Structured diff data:
------------------------------------------------------------------------

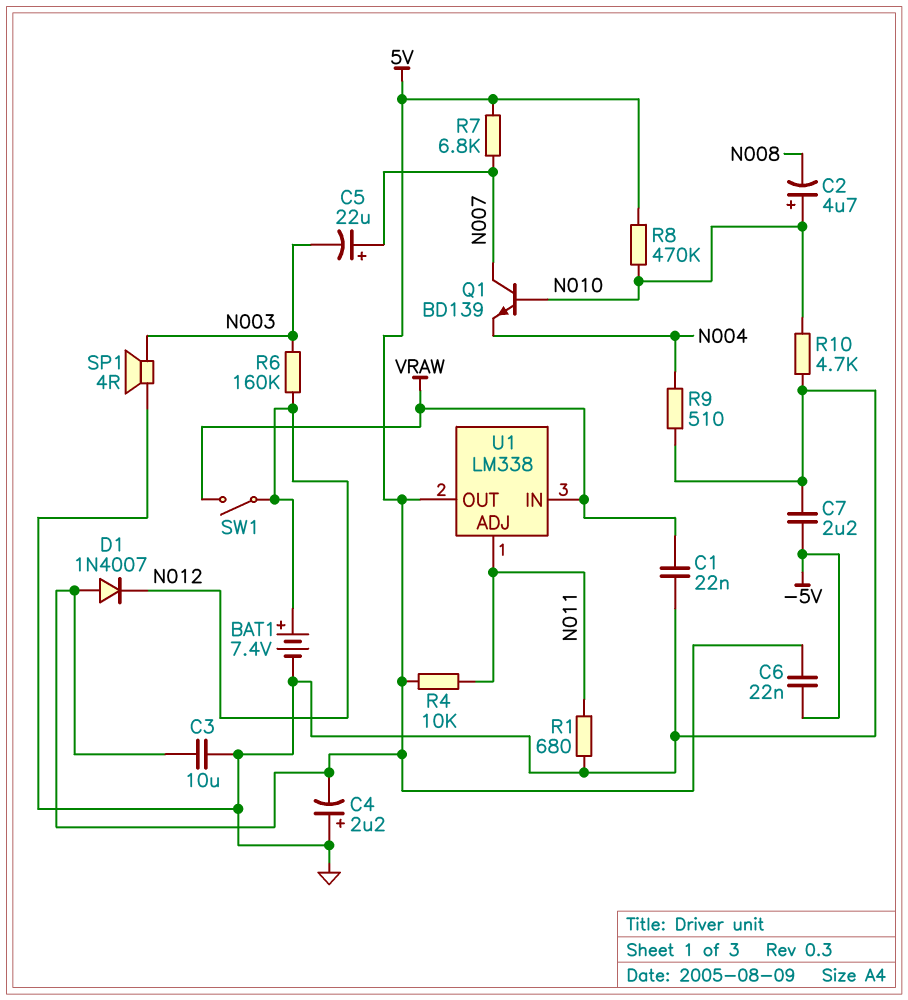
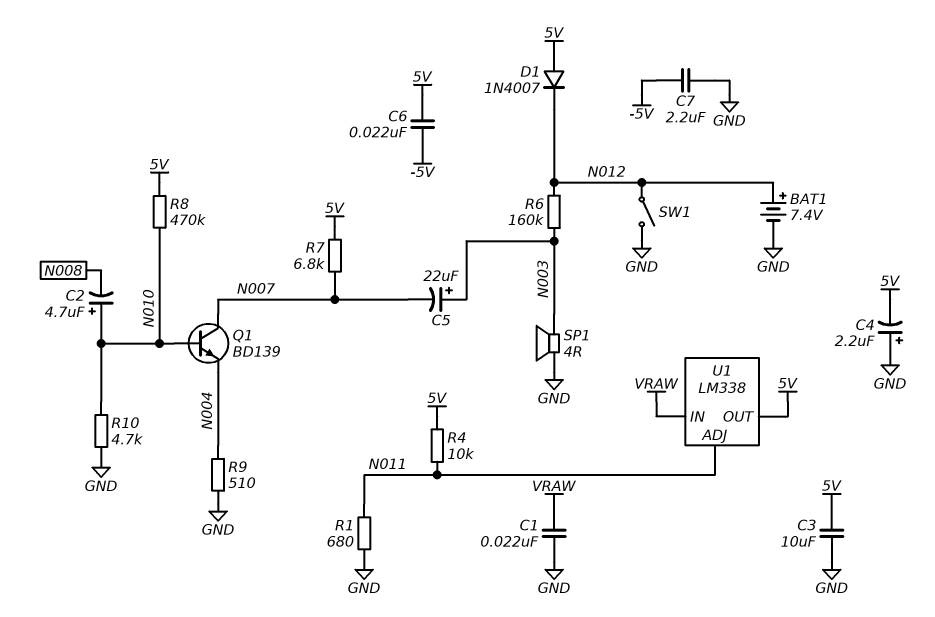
C5: 22uF (plus N007, minus N003) -> 22uF (plus N003, minus N007)
SW1: switch (N012, VRAW) -> switch (GND, N012)

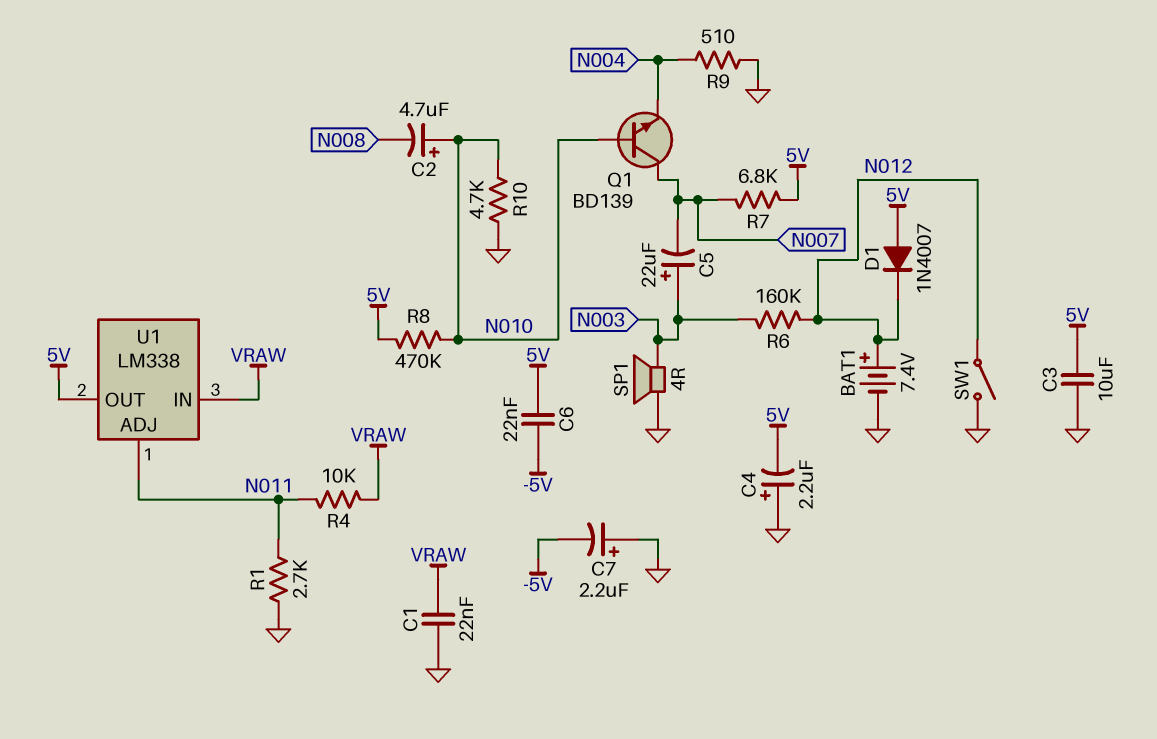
C7: 2.2uF (-5V, GND) -> 2.2uF (plus GND, minus -5V)
R1: 680 (GND, N011) -> 2.7k (GND, N011)
R4: 10k (5V, N011) -> 10k (N011, VRAW)

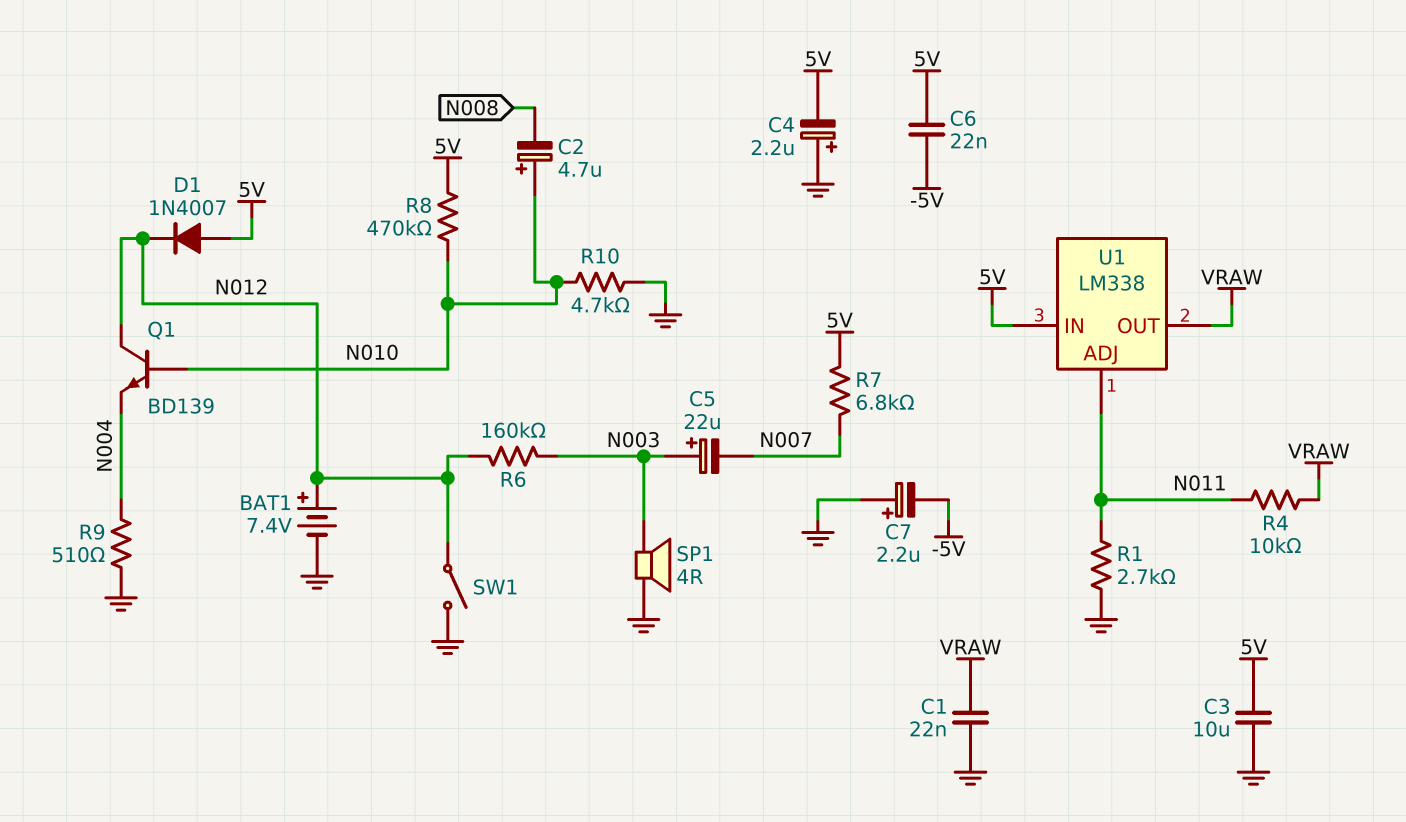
Q1: NPN BD139 (B N010, C N007, E N004) -> NPN BD139 (B N010, C N012, E N004)
U1 pin IN: VRAW -> 5V
U1 pin OUT: 5V -> VRAW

------------------------------------------------------------------------

Show every line in the entries above that contains the string "minus".

C5: 22uF (plus N007, minus N003) -> 22uF (plus N003, minus N007)
C7: 2.2uF (-5V, GND) -> 2.2uF (plus GND, minus -5V)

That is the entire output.